Exercise description | If a line in the listing carries the word "white", return a copy of that line.

Provided records |
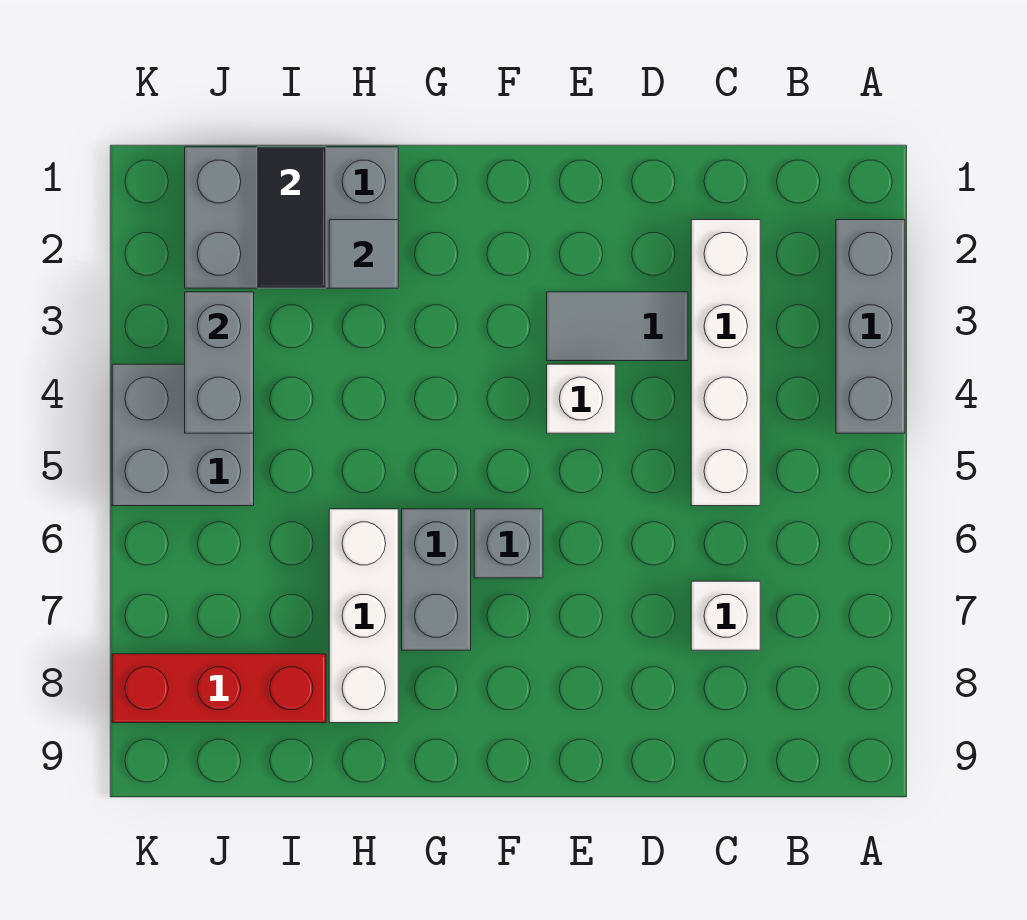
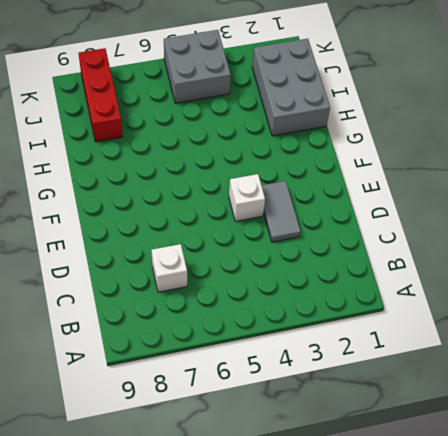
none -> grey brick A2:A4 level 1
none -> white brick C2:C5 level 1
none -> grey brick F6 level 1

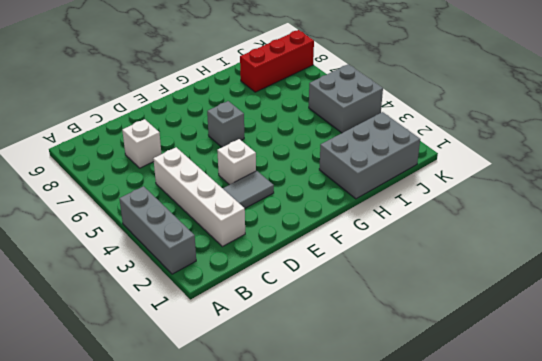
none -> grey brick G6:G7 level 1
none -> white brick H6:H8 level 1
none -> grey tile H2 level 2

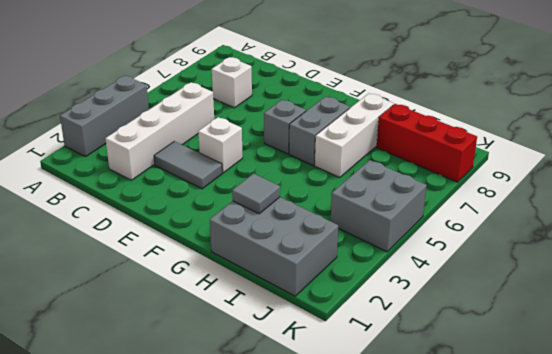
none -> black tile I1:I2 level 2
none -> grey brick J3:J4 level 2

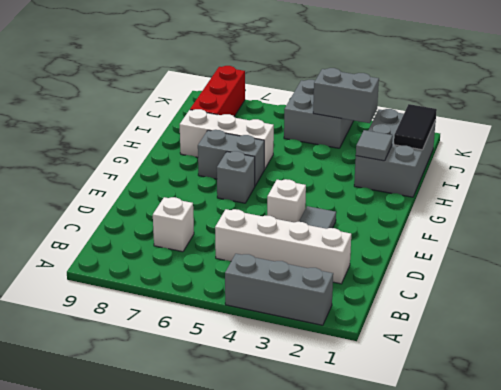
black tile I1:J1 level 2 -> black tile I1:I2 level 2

==

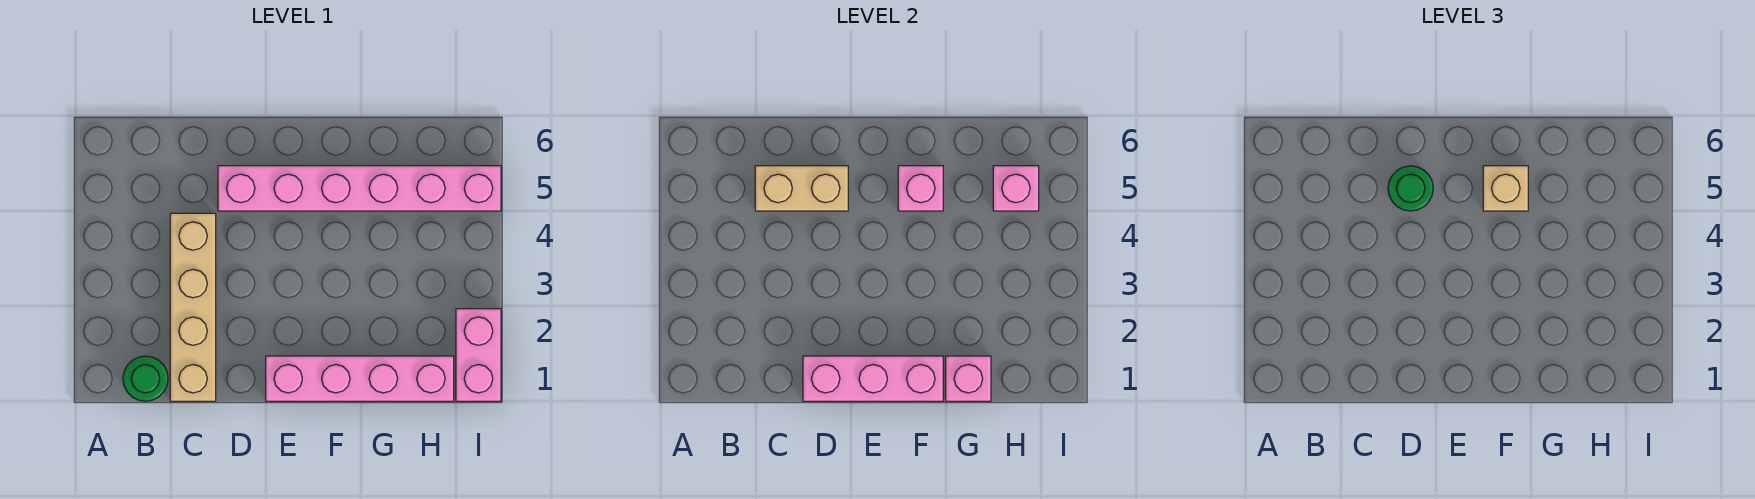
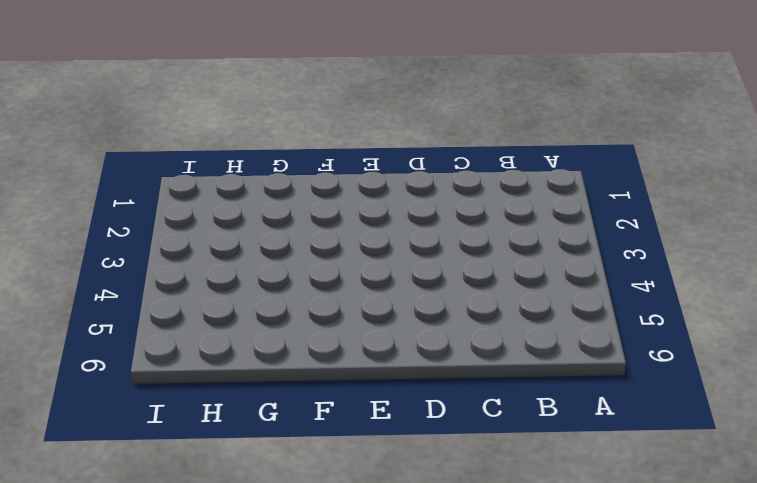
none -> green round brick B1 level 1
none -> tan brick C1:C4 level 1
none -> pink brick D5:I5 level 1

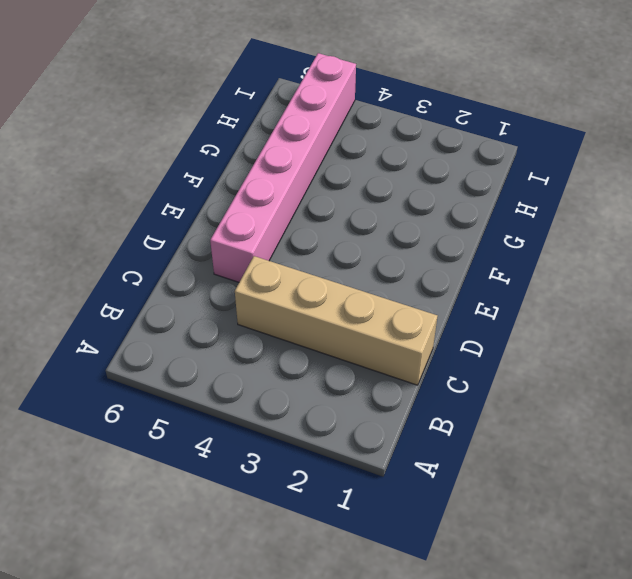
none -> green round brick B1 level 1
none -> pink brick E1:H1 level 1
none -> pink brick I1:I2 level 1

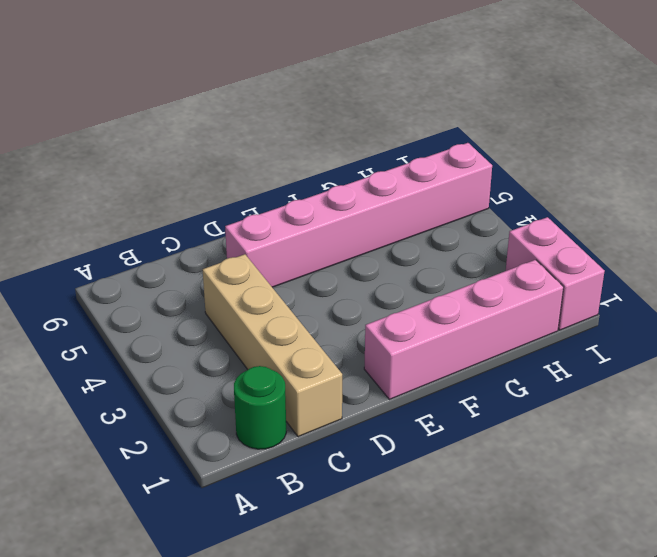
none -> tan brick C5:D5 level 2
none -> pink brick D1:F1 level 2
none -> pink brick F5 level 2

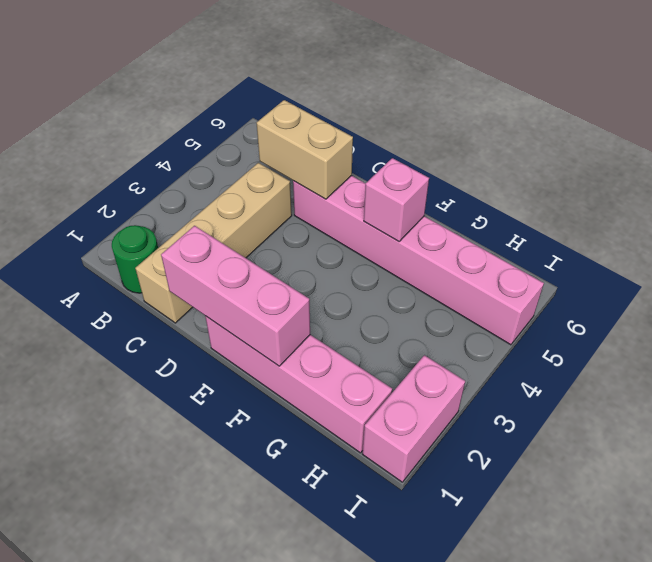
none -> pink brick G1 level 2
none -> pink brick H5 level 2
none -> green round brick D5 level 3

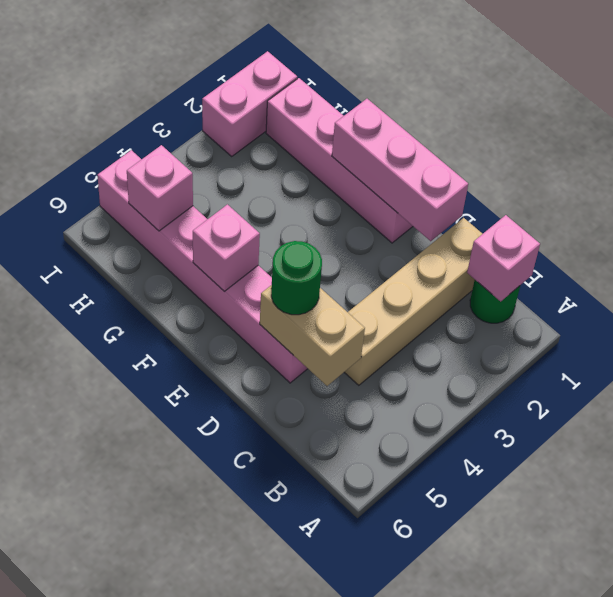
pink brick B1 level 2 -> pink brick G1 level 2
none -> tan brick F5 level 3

==

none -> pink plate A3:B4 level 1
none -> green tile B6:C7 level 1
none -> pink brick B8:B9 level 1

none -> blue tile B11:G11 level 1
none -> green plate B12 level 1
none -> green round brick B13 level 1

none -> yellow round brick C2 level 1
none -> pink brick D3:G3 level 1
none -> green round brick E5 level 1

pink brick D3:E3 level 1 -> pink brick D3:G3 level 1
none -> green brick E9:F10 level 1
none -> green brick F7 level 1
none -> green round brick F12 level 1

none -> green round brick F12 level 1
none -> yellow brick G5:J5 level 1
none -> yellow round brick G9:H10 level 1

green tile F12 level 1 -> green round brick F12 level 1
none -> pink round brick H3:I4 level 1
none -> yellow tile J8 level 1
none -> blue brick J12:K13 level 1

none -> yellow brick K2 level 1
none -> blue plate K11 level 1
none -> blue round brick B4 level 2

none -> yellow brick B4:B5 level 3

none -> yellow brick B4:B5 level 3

Result of this task |
none -> white brick C2:C5 level 1
none -> white brick H6:H8 level 1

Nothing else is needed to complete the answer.